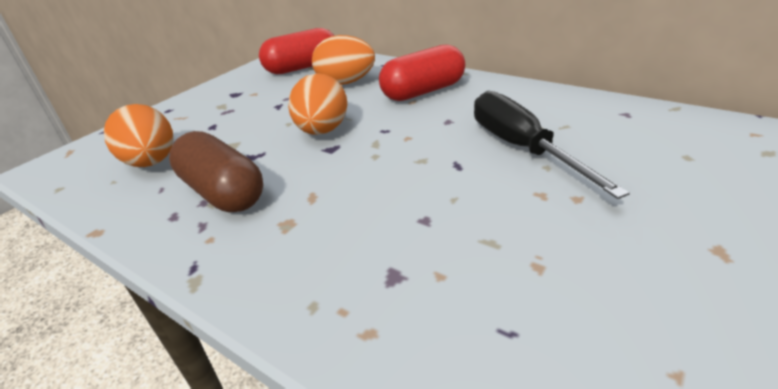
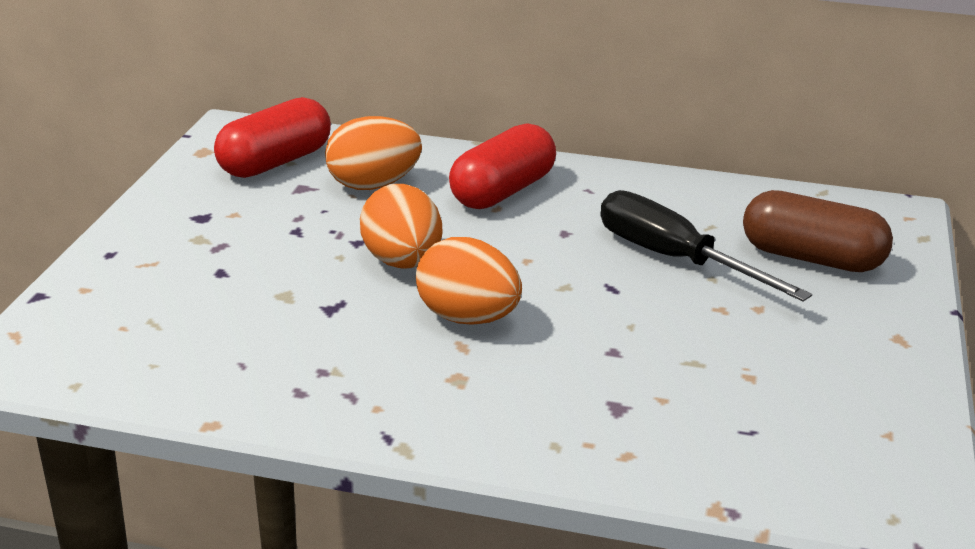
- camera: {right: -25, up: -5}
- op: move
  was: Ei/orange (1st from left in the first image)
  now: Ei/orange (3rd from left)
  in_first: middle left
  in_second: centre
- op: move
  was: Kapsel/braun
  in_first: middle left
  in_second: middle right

* What to work on: All lines with the word "right" must be located in the data and copied.

* Your solution:
- camera: {right: -25, up: -5}
  in_second: middle right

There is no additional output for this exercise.